■ **RECORDS PROVIDED**
* * *
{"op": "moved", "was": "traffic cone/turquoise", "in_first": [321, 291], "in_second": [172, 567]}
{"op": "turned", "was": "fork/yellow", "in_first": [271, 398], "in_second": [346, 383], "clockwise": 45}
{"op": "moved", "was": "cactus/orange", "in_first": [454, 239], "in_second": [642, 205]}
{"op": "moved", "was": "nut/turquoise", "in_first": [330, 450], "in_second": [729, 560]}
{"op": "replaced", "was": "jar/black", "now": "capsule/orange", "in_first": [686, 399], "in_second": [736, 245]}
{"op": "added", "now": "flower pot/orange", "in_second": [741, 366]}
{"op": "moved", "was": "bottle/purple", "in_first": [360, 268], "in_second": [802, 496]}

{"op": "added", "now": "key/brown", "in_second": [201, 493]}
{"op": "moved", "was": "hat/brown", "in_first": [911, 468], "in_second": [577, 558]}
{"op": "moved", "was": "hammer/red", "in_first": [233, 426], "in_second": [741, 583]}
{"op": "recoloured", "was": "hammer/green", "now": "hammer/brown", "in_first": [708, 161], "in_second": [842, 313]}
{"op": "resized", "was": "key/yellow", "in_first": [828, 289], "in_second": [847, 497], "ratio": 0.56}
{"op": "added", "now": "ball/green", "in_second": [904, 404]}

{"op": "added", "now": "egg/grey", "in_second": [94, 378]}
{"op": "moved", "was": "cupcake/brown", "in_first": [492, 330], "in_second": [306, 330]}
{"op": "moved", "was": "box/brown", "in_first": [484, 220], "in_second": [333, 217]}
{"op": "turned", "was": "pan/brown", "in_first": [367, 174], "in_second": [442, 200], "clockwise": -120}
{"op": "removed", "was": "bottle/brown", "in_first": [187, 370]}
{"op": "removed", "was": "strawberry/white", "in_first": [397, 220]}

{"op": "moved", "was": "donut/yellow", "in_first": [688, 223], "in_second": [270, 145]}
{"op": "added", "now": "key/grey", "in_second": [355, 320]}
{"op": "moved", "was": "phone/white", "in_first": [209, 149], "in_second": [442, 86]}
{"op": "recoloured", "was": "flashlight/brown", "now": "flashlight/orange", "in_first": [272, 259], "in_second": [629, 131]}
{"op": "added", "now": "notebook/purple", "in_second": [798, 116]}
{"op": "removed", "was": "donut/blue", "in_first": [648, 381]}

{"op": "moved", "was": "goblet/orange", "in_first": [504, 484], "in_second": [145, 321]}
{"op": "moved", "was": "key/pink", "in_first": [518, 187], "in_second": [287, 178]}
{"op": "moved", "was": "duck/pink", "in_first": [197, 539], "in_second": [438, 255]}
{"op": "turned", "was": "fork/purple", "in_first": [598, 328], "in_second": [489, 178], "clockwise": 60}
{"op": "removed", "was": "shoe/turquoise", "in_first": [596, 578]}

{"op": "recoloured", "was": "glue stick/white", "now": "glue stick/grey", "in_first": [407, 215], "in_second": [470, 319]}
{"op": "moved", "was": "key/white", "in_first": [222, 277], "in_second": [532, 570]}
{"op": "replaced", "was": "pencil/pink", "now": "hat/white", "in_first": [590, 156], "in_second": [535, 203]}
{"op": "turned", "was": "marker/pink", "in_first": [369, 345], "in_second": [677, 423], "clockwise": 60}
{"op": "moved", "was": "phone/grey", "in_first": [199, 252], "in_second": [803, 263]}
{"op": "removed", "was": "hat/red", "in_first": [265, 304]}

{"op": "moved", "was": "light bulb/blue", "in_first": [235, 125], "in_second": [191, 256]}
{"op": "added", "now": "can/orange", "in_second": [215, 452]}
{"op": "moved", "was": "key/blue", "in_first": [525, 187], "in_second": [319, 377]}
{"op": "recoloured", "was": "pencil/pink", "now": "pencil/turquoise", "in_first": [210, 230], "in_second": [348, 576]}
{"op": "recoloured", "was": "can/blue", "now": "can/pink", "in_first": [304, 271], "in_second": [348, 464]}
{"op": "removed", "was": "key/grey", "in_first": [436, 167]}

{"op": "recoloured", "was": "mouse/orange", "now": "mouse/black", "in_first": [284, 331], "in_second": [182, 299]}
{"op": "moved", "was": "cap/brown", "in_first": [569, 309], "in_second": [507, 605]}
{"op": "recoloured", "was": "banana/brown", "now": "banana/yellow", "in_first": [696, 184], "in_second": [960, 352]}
* * *
■ **TASK BRIEF**
Reproduce the data shown above with every line intact.

■ **REPLY TO THE EXERCISE**
{"op": "moved", "was": "traffic cone/turquoise", "in_first": [321, 291], "in_second": [172, 567]}
{"op": "turned", "was": "fork/yellow", "in_first": [271, 398], "in_second": [346, 383], "clockwise": 45}
{"op": "moved", "was": "cactus/orange", "in_first": [454, 239], "in_second": [642, 205]}
{"op": "moved", "was": "nut/turquoise", "in_first": [330, 450], "in_second": [729, 560]}
{"op": "replaced", "was": "jar/black", "now": "capsule/orange", "in_first": [686, 399], "in_second": [736, 245]}
{"op": "added", "now": "flower pot/orange", "in_second": [741, 366]}
{"op": "moved", "was": "bottle/purple", "in_first": [360, 268], "in_second": [802, 496]}

{"op": "added", "now": "key/brown", "in_second": [201, 493]}
{"op": "moved", "was": "hat/brown", "in_first": [911, 468], "in_second": [577, 558]}
{"op": "moved", "was": "hammer/red", "in_first": [233, 426], "in_second": [741, 583]}
{"op": "recoloured", "was": "hammer/green", "now": "hammer/brown", "in_first": [708, 161], "in_second": [842, 313]}
{"op": "resized", "was": "key/yellow", "in_first": [828, 289], "in_second": [847, 497], "ratio": 0.56}
{"op": "added", "now": "ball/green", "in_second": [904, 404]}

{"op": "added", "now": "egg/grey", "in_second": [94, 378]}
{"op": "moved", "was": "cupcake/brown", "in_first": [492, 330], "in_second": [306, 330]}
{"op": "moved", "was": "box/brown", "in_first": [484, 220], "in_second": [333, 217]}
{"op": "turned", "was": "pan/brown", "in_first": [367, 174], "in_second": [442, 200], "clockwise": -120}
{"op": "removed", "was": "bottle/brown", "in_first": [187, 370]}
{"op": "removed", "was": "strawberry/white", "in_first": [397, 220]}

{"op": "moved", "was": "donut/yellow", "in_first": [688, 223], "in_second": [270, 145]}
{"op": "added", "now": "key/grey", "in_second": [355, 320]}
{"op": "moved", "was": "phone/white", "in_first": [209, 149], "in_second": [442, 86]}
{"op": "recoloured", "was": "flashlight/brown", "now": "flashlight/orange", "in_first": [272, 259], "in_second": [629, 131]}
{"op": "added", "now": "notebook/purple", "in_second": [798, 116]}
{"op": "removed", "was": "donut/blue", "in_first": [648, 381]}

{"op": "moved", "was": "goblet/orange", "in_first": [504, 484], "in_second": [145, 321]}
{"op": "moved", "was": "key/pink", "in_first": [518, 187], "in_second": [287, 178]}
{"op": "moved", "was": "duck/pink", "in_first": [197, 539], "in_second": [438, 255]}
{"op": "turned", "was": "fork/purple", "in_first": [598, 328], "in_second": [489, 178], "clockwise": 60}
{"op": "removed", "was": "shoe/turquoise", "in_first": [596, 578]}

{"op": "recoloured", "was": "glue stick/white", "now": "glue stick/grey", "in_first": [407, 215], "in_second": [470, 319]}
{"op": "moved", "was": "key/white", "in_first": [222, 277], "in_second": [532, 570]}
{"op": "replaced", "was": "pencil/pink", "now": "hat/white", "in_first": [590, 156], "in_second": [535, 203]}
{"op": "turned", "was": "marker/pink", "in_first": [369, 345], "in_second": [677, 423], "clockwise": 60}
{"op": "moved", "was": "phone/grey", "in_first": [199, 252], "in_second": [803, 263]}
{"op": "removed", "was": "hat/red", "in_first": [265, 304]}

{"op": "moved", "was": "light bulb/blue", "in_first": [235, 125], "in_second": [191, 256]}
{"op": "added", "now": "can/orange", "in_second": [215, 452]}
{"op": "moved", "was": "key/blue", "in_first": [525, 187], "in_second": [319, 377]}
{"op": "recoloured", "was": "pencil/pink", "now": "pencil/turquoise", "in_first": [210, 230], "in_second": [348, 576]}
{"op": "recoloured", "was": "can/blue", "now": "can/pink", "in_first": [304, 271], "in_second": [348, 464]}
{"op": "removed", "was": "key/grey", "in_first": [436, 167]}

{"op": "recoloured", "was": "mouse/orange", "now": "mouse/black", "in_first": [284, 331], "in_second": [182, 299]}
{"op": "moved", "was": "cap/brown", "in_first": [569, 309], "in_second": [507, 605]}
{"op": "recoloured", "was": "banana/brown", "now": "banana/yellow", "in_first": [696, 184], "in_second": [960, 352]}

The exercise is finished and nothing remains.